_EXERCISE PROMPT:_
Pictures are to be dropped from the copy. Retype the listing exactly.
::: MATERIAL FOR THE TASK :::
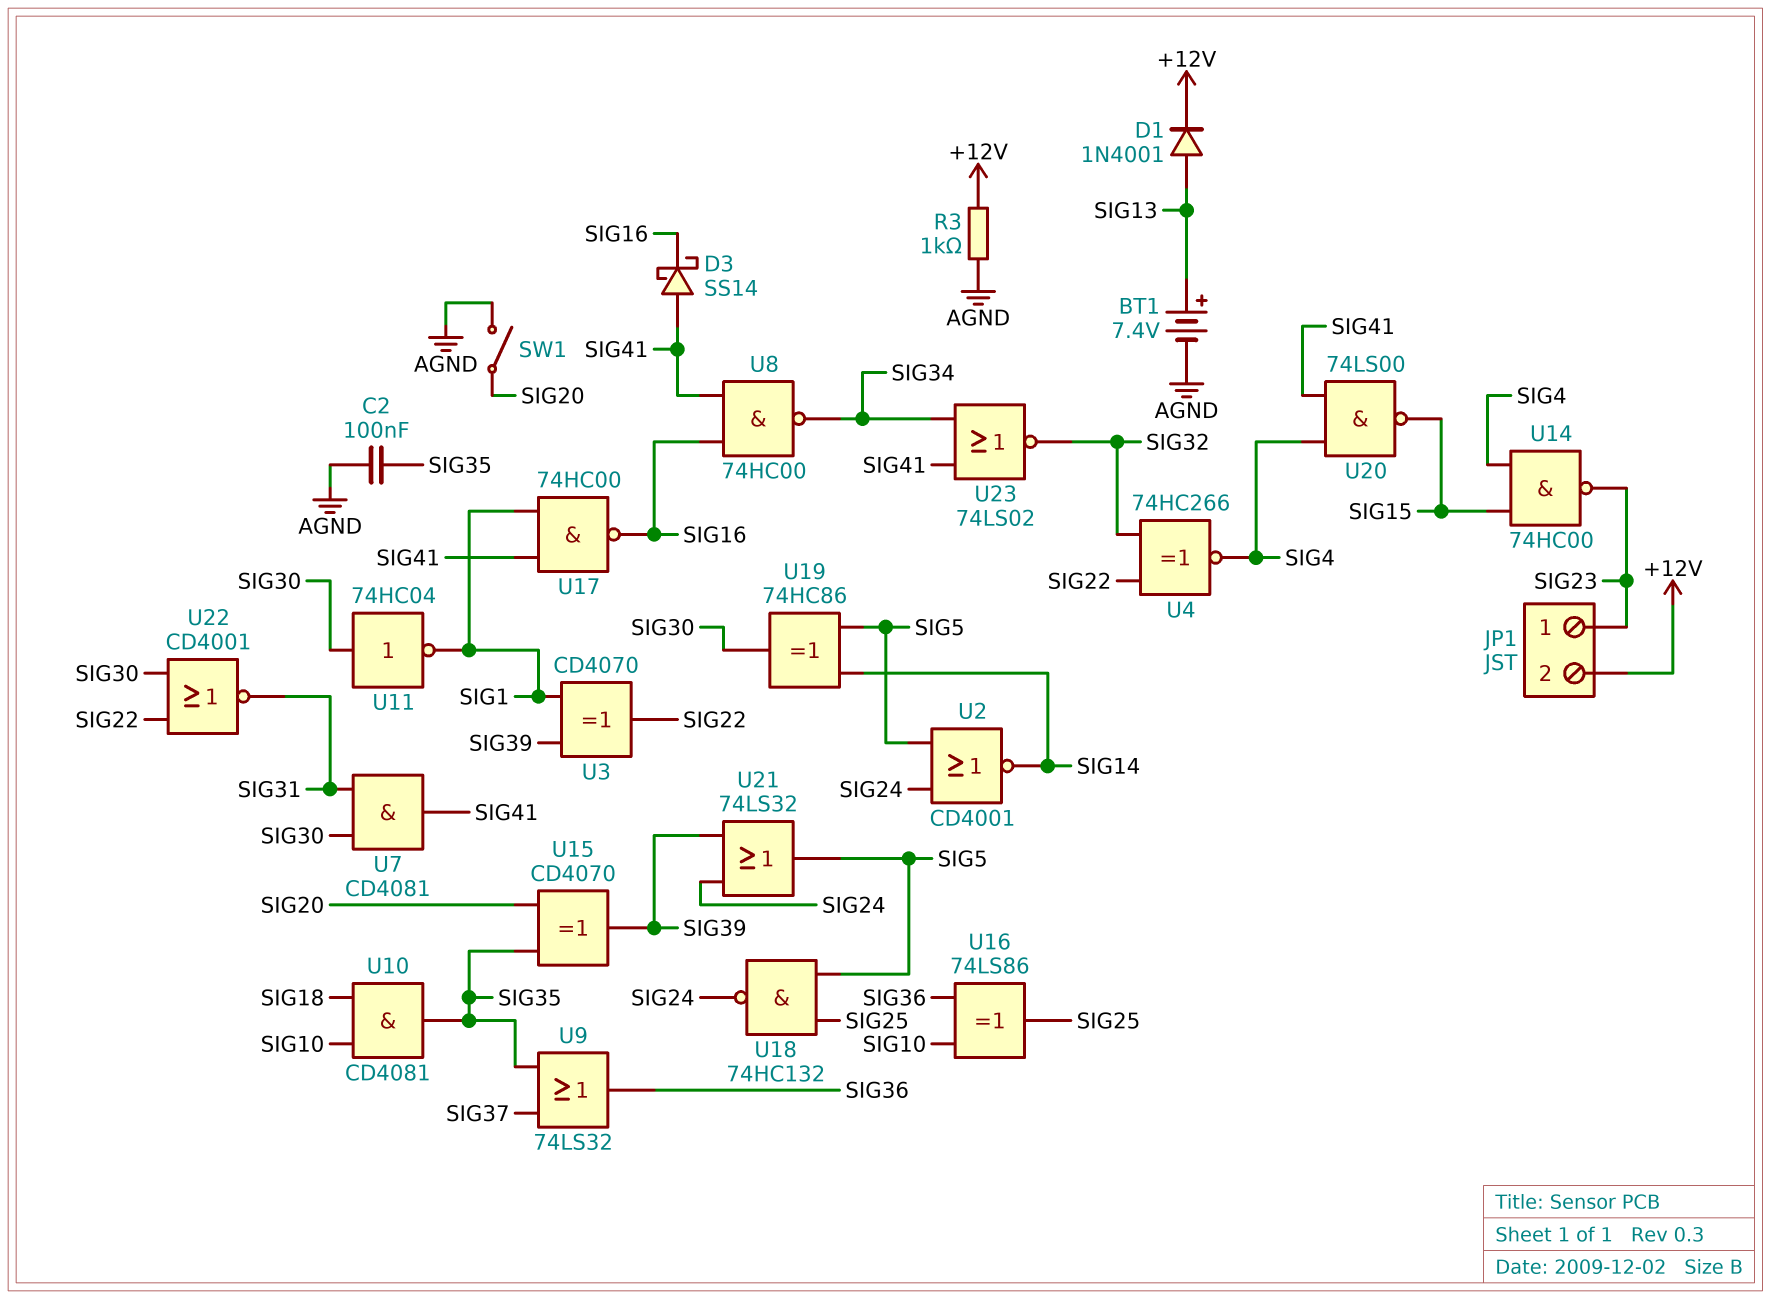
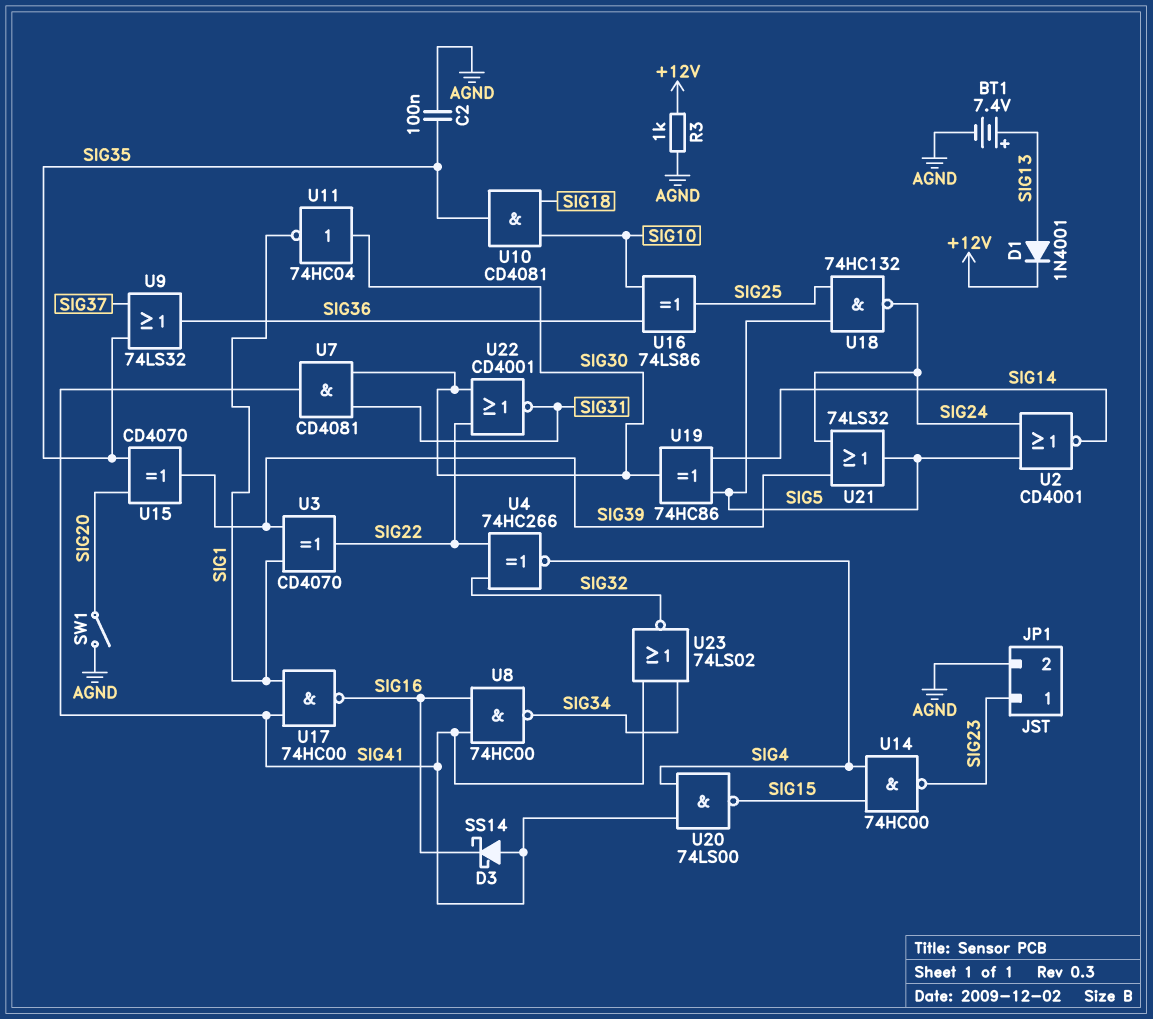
JP1 pin 2: +12V -> AGND

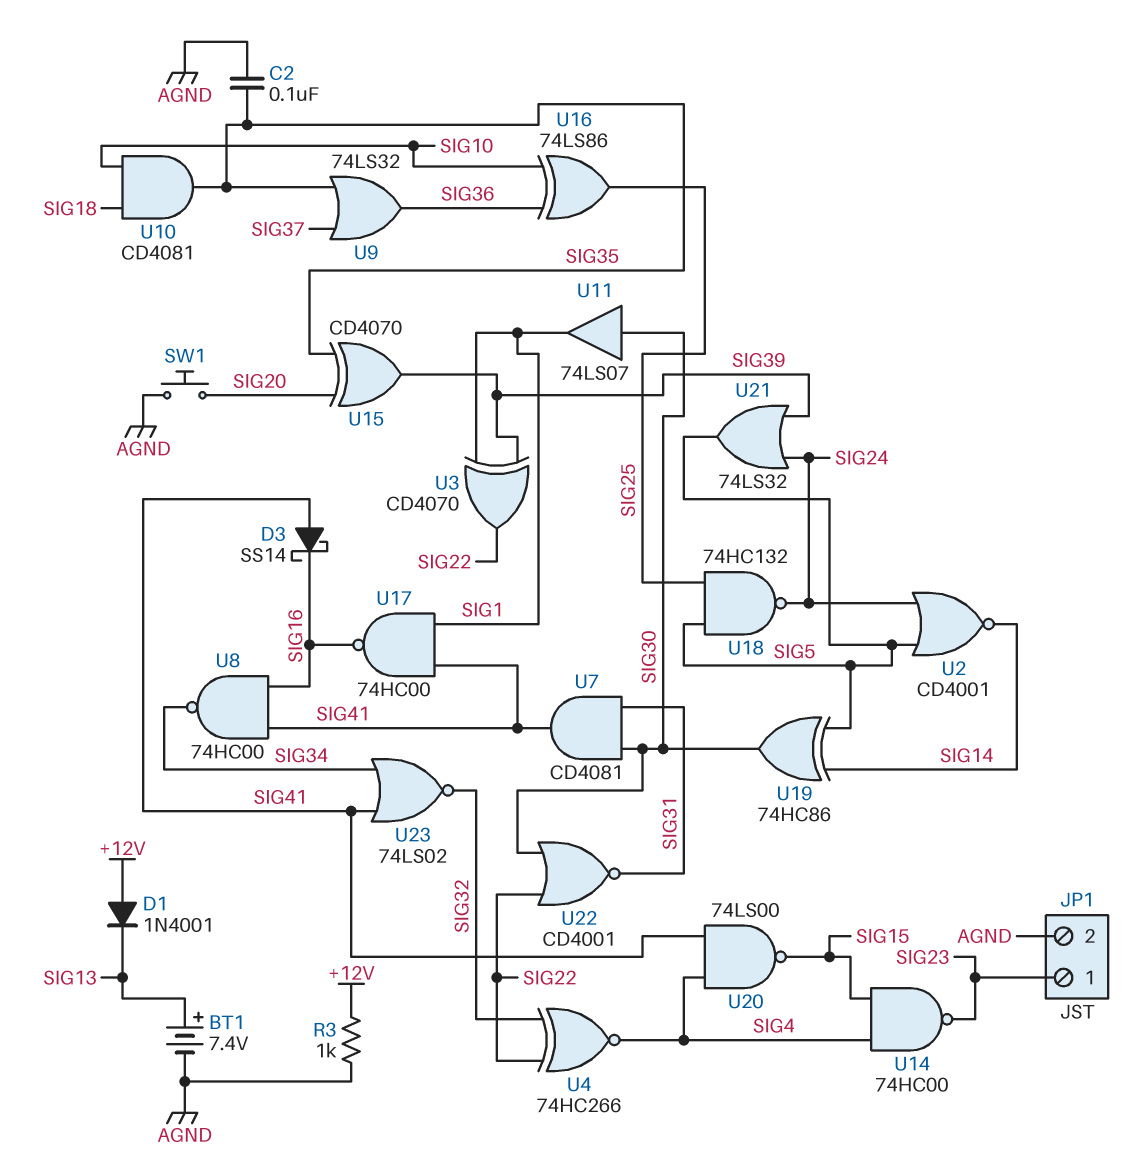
D1: diode 1N4001 (A SIG13, K +12V) -> diode 1N4001 (A +12V, K SIG13)
SW1: switch (AGND, SIG20) -> button (AGND, SIG20)
U11: NOT 74HC04 (in SIG30, out SIG1) -> buffer 74LS07 (in SIG30, out SIG1)

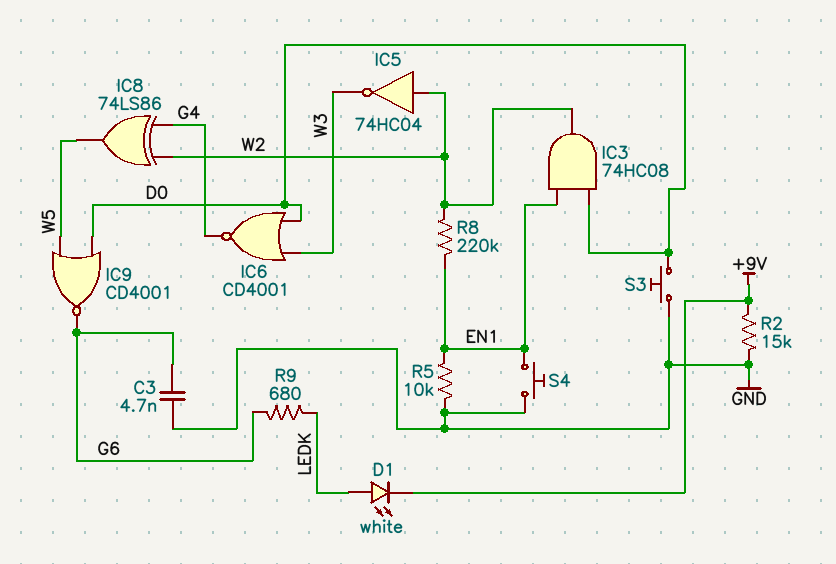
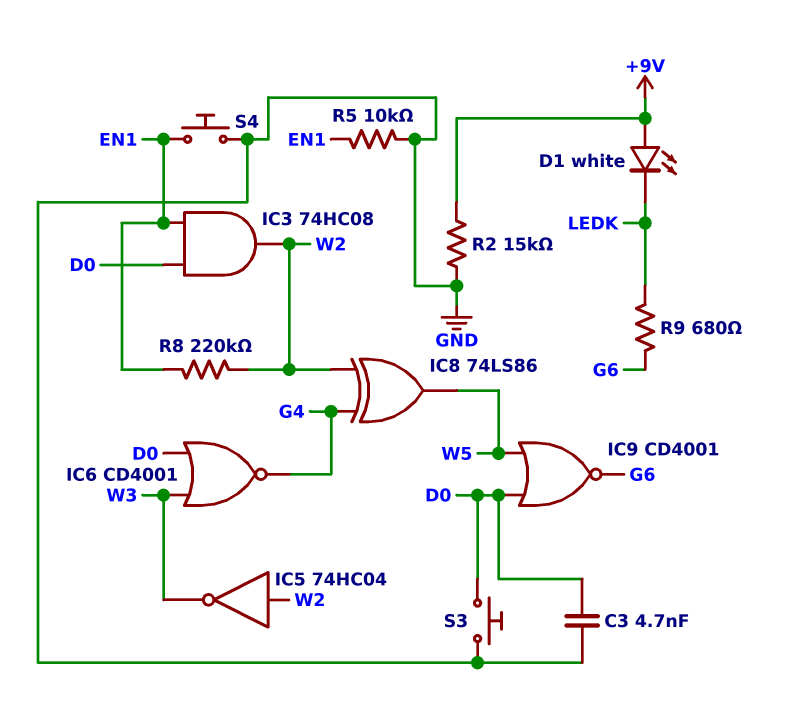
C3: 4.7nF (G6, GND) -> 4.7nF (D0, GND)
D1: LED white (A LEDK, K +9V) -> LED white (A +9V, K LEDK)

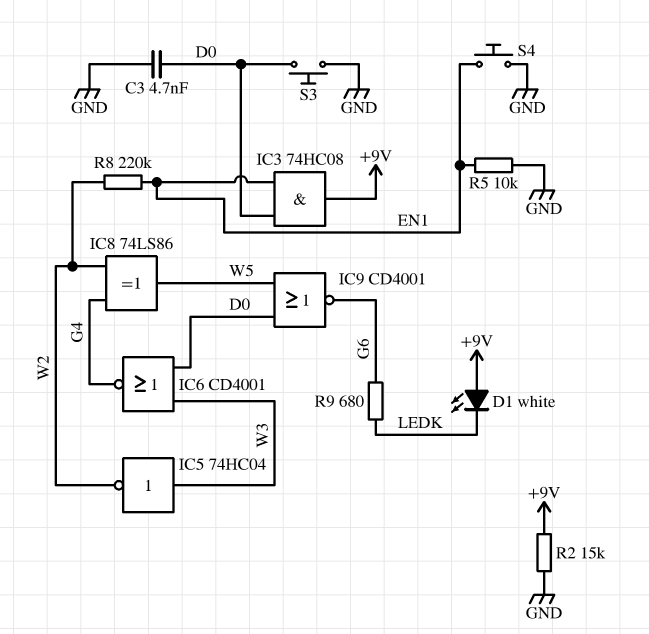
IC3: AND 74HC08 (in D0, in EN1, out W2) -> AND 74HC08 (in D0, in EN1, out +9V)
IC5: NOT 74HC04 (in W2, out W3) -> NOT 74HC04 (in W3, out W2)

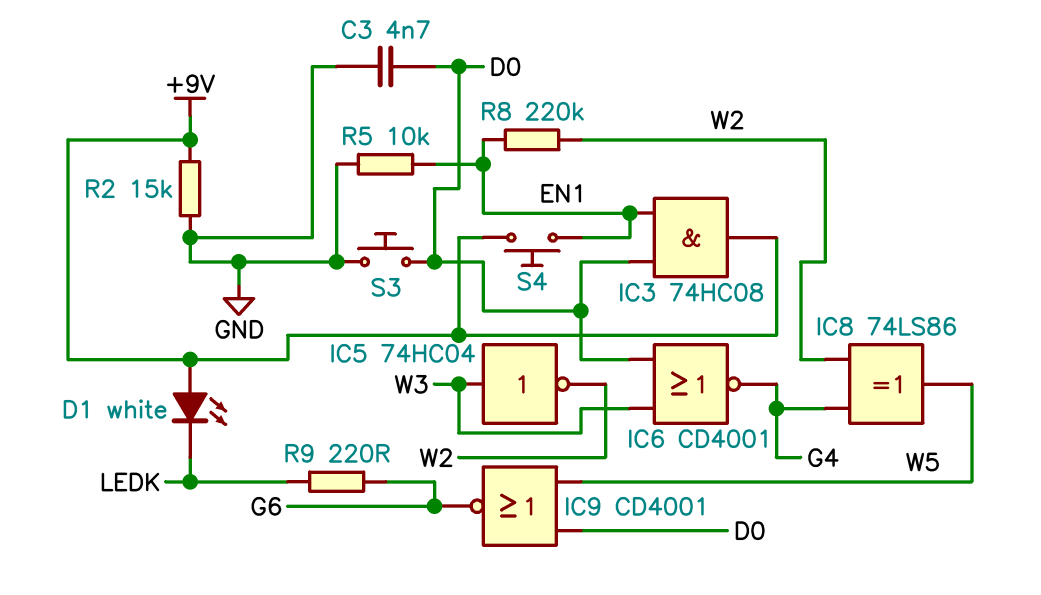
R9: 680 (G6, LEDK) -> 220 (G6, LEDK)
S4: button (EN1, GND) -> button (+9V, EN1)

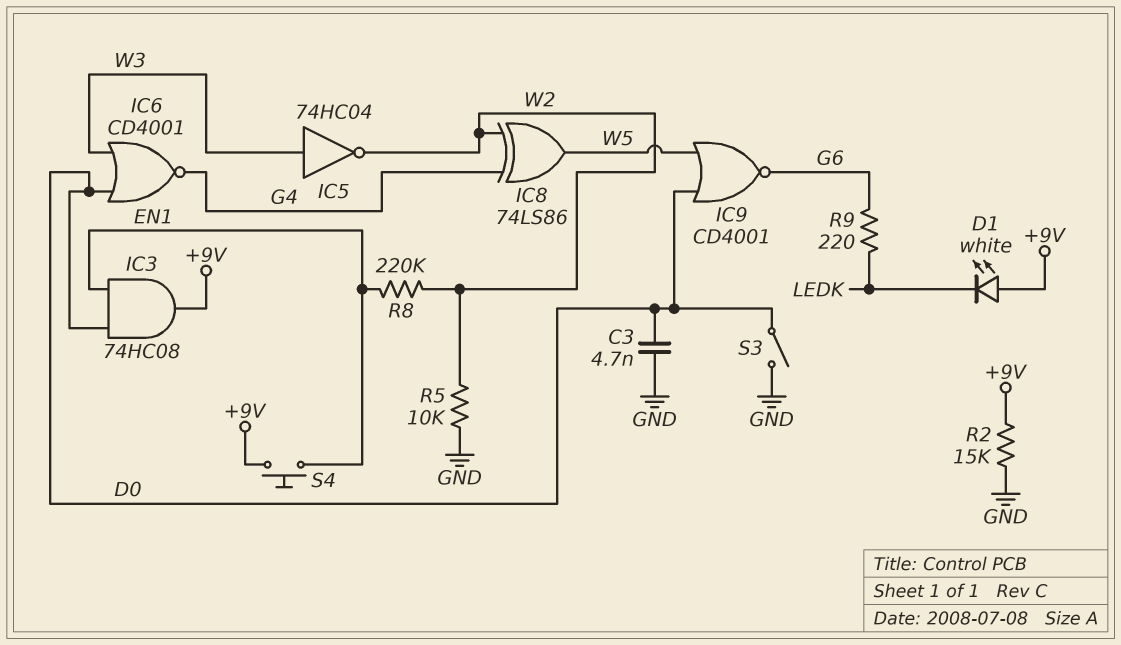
R5: 10k (EN1, GND) -> 10k (GND, W2)
S3: button (D0, GND) -> switch (D0, GND)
:::
_RESPONSE TO THIS EXERCISE:_
JP1 pin 2: +12V -> AGND

D1: diode 1N4001 (A SIG13, K +12V) -> diode 1N4001 (A +12V, K SIG13)
SW1: switch (AGND, SIG20) -> button (AGND, SIG20)
U11: NOT 74HC04 (in SIG30, out SIG1) -> buffer 74LS07 (in SIG30, out SIG1)

C3: 4.7nF (G6, GND) -> 4.7nF (D0, GND)
D1: LED white (A LEDK, K +9V) -> LED white (A +9V, K LEDK)

IC3: AND 74HC08 (in D0, in EN1, out W2) -> AND 74HC08 (in D0, in EN1, out +9V)
IC5: NOT 74HC04 (in W2, out W3) -> NOT 74HC04 (in W3, out W2)

R9: 680 (G6, LEDK) -> 220 (G6, LEDK)
S4: button (EN1, GND) -> button (+9V, EN1)

R5: 10k (EN1, GND) -> 10k (GND, W2)
S3: button (D0, GND) -> switch (D0, GND)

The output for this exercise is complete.